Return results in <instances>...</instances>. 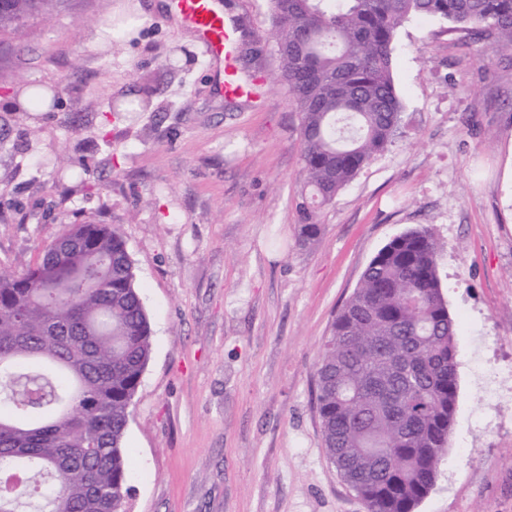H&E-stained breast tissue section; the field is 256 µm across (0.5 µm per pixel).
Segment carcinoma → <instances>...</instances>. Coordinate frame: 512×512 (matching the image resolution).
Returning a JSON list of instances; mask_svg holds the SVG:
<instances>
[{"mask_svg":"<svg viewBox=\"0 0 512 512\" xmlns=\"http://www.w3.org/2000/svg\"><path fill=\"white\" fill-rule=\"evenodd\" d=\"M65 0H0V39ZM276 79L301 115L296 203L303 242L317 214L396 136L392 45L411 17L512 51V0H269ZM425 229L390 240L365 268L322 344L316 403L324 447L369 512H414L448 450L456 328ZM133 260L115 227L63 230L39 261L0 269V512H124V437L152 353ZM41 388L34 400L29 390Z\"/></svg>","mask_w":512,"mask_h":512,"instance_id":"carcinoma-1","label":"carcinoma"}]
</instances>
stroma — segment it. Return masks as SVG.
<instances>
[{"label": "stroma", "instance_id": "obj_1", "mask_svg": "<svg viewBox=\"0 0 512 512\" xmlns=\"http://www.w3.org/2000/svg\"><path fill=\"white\" fill-rule=\"evenodd\" d=\"M158 0H66L0 45V268L66 225L112 224L135 264L152 356L124 446L127 512H367L325 453L315 367L392 238L426 228L456 325L448 452L414 512H512V54L434 17L399 29L388 149L298 240L300 115L276 82L268 0L241 23L251 100L214 95ZM37 85L40 112L18 98Z\"/></svg>", "mask_w": 512, "mask_h": 512}]
</instances>
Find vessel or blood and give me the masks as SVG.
<instances>
[{"label":"vessel or blood","mask_w":512,"mask_h":512,"mask_svg":"<svg viewBox=\"0 0 512 512\" xmlns=\"http://www.w3.org/2000/svg\"><path fill=\"white\" fill-rule=\"evenodd\" d=\"M218 0H172L173 13L181 23L193 29L210 67L222 73L217 83L221 97L240 99L248 97L250 87L242 82L235 67V49L241 34L236 19L225 16L217 7Z\"/></svg>","instance_id":"obj_1"}]
</instances>
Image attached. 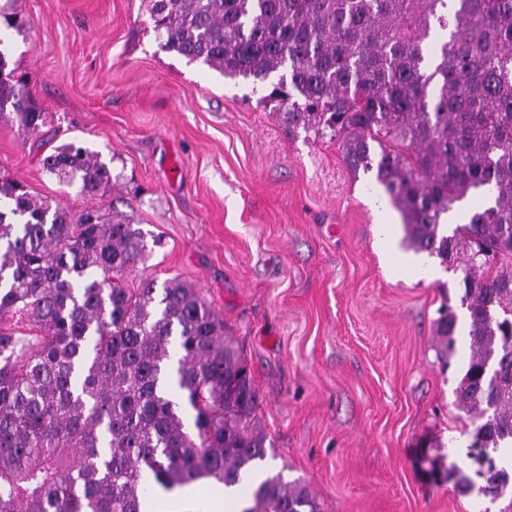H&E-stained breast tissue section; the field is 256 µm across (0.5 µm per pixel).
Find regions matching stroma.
Listing matches in <instances>:
<instances>
[{
  "label": "stroma",
  "mask_w": 512,
  "mask_h": 512,
  "mask_svg": "<svg viewBox=\"0 0 512 512\" xmlns=\"http://www.w3.org/2000/svg\"><path fill=\"white\" fill-rule=\"evenodd\" d=\"M9 66L45 120L0 119V177L97 209L161 238L157 283L198 289L242 349L257 421L285 480L319 512H500L460 493L475 476L474 424L455 406L469 352L437 353L443 301L460 273L404 269L399 212L336 140L289 131L252 82L163 50L148 0H12ZM78 140L111 160L97 193L60 182L42 158Z\"/></svg>",
  "instance_id": "obj_1"
}]
</instances>
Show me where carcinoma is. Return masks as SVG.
I'll list each match as a JSON object with an SVG mask.
<instances>
[{
	"mask_svg": "<svg viewBox=\"0 0 512 512\" xmlns=\"http://www.w3.org/2000/svg\"><path fill=\"white\" fill-rule=\"evenodd\" d=\"M162 48L229 77L271 85L260 98L288 128L330 135L352 172L375 171L404 241L461 272L470 355L455 404L474 442L512 445V0H150ZM446 33L433 62L425 42ZM0 39V117L27 132L44 113L12 81ZM42 166L84 193L112 180L75 142ZM477 191L493 203L448 228ZM0 512H140L158 486L213 479L248 495L242 512H316L282 474L250 484L267 457L242 350L198 290L127 277L159 245L97 210L76 220L0 178ZM449 303L439 354L457 346ZM483 494L509 497L512 463Z\"/></svg>",
	"mask_w": 512,
	"mask_h": 512,
	"instance_id": "carcinoma-1",
	"label": "carcinoma"
}]
</instances>
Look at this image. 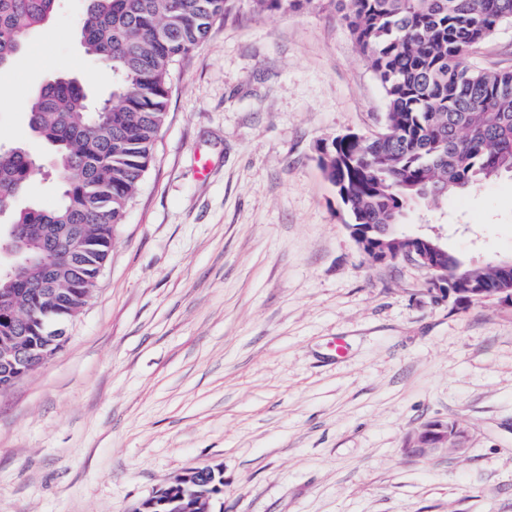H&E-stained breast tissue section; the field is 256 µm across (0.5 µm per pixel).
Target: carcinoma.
I'll return each instance as SVG.
<instances>
[{"mask_svg":"<svg viewBox=\"0 0 512 512\" xmlns=\"http://www.w3.org/2000/svg\"><path fill=\"white\" fill-rule=\"evenodd\" d=\"M258 13L294 12L315 0H251ZM58 0H0V68L46 25ZM384 91L385 137L347 133L326 144L320 167L353 224H402L407 209L512 174V70L481 68L470 52L512 21V0H329ZM236 0H87L84 52L115 80L98 101L63 71L27 105L35 136L53 147L60 202L14 213L19 269L0 275V298L24 321L32 353L50 359L105 266L118 225L152 158L174 65L195 50ZM41 164L23 147L0 150V212ZM477 288H507L512 272L473 266ZM30 373L0 372L8 387ZM216 500L224 480L195 475Z\"/></svg>","mask_w":512,"mask_h":512,"instance_id":"carcinoma-1","label":"carcinoma"}]
</instances>
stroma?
I'll return each mask as SVG.
<instances>
[{
	"instance_id": "stroma-1",
	"label": "stroma",
	"mask_w": 512,
	"mask_h": 512,
	"mask_svg": "<svg viewBox=\"0 0 512 512\" xmlns=\"http://www.w3.org/2000/svg\"><path fill=\"white\" fill-rule=\"evenodd\" d=\"M61 0L0 71V147L42 159L27 101L60 69L112 96ZM512 69V21L473 54ZM384 91L329 9L217 21L174 68L154 160L63 347L0 392V512H134L210 467L224 512H512V305L461 308L373 261L318 147L382 131ZM466 265L512 259V175L415 205ZM430 422L462 451L409 452Z\"/></svg>"
}]
</instances>
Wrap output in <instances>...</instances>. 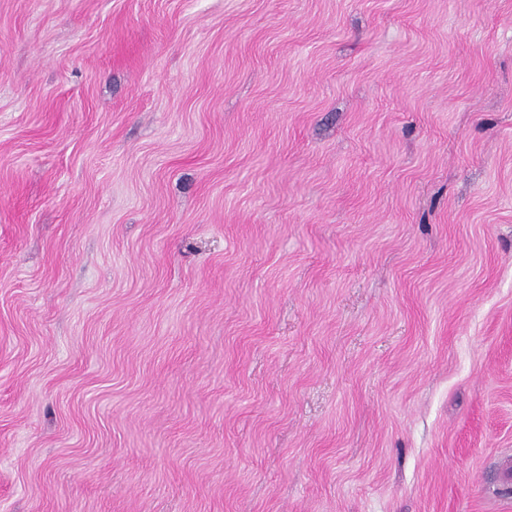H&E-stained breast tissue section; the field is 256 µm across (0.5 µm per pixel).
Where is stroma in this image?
<instances>
[{
	"mask_svg": "<svg viewBox=\"0 0 512 512\" xmlns=\"http://www.w3.org/2000/svg\"><path fill=\"white\" fill-rule=\"evenodd\" d=\"M512 0H0V512H512Z\"/></svg>",
	"mask_w": 512,
	"mask_h": 512,
	"instance_id": "35a3bbf8",
	"label": "stroma"
}]
</instances>
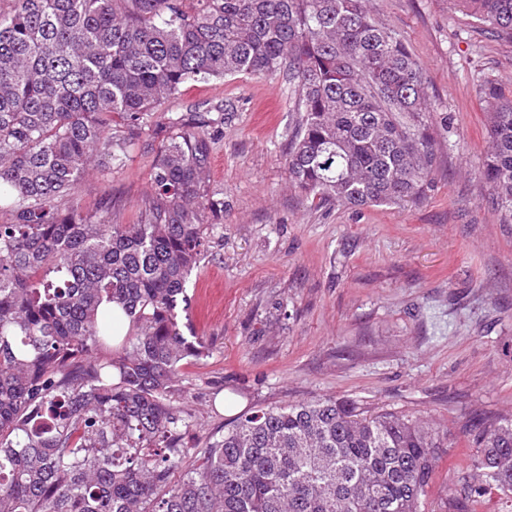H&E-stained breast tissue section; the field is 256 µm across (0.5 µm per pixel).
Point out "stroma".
<instances>
[{"label": "stroma", "mask_w": 512, "mask_h": 512, "mask_svg": "<svg viewBox=\"0 0 512 512\" xmlns=\"http://www.w3.org/2000/svg\"><path fill=\"white\" fill-rule=\"evenodd\" d=\"M420 64L440 165L422 202L318 206L288 179L285 77L185 84L140 121L121 164L86 175L61 207L112 205L136 223L171 117L211 120L208 187L224 210L187 284L184 364L171 402L191 414L194 462L244 412L338 397L447 430L422 512H450L475 472L472 438L512 415V224L476 174L488 150L486 81L512 85V38L456 0H368Z\"/></svg>", "instance_id": "stroma-1"}]
</instances>
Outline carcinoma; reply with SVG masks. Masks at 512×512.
Instances as JSON below:
<instances>
[{"label": "carcinoma", "mask_w": 512, "mask_h": 512, "mask_svg": "<svg viewBox=\"0 0 512 512\" xmlns=\"http://www.w3.org/2000/svg\"><path fill=\"white\" fill-rule=\"evenodd\" d=\"M0 14V512H420L448 433L320 398L237 416L182 468L170 393L204 346L179 323L205 250L203 112L170 119L135 224L62 209L90 167L191 81L284 75L288 178L320 205L424 200L436 118L402 34L366 0H14ZM512 39V0H457ZM478 179L512 222V93L488 81ZM115 353L98 359L112 340ZM470 490L512 493V417L480 429Z\"/></svg>", "instance_id": "cac0c4a2"}]
</instances>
○ ○ ○
**What this task involves:**
Return exactly the lines from the line bearing "Outline carcinoma; reply" to the end of the records, inclusive of both; include no other lines.

**Output of the exercise:**
Outline carcinoma; reply with SVG masks. Masks at 512×512.
Instances as JSON below:
<instances>
[{"label": "carcinoma", "mask_w": 512, "mask_h": 512, "mask_svg": "<svg viewBox=\"0 0 512 512\" xmlns=\"http://www.w3.org/2000/svg\"><path fill=\"white\" fill-rule=\"evenodd\" d=\"M0 14V512H420L448 433L320 398L237 416L182 468L170 393L204 346L179 323L205 250L203 112L170 119L135 224L62 209L90 167L191 81L284 75L288 178L320 205L424 200L436 118L402 34L366 0H14ZM512 39V0H457ZM478 179L512 222V93L488 81ZM115 353L98 359L112 340ZM470 490L512 493V417L480 429Z\"/></svg>", "instance_id": "cac0c4a2"}]
</instances>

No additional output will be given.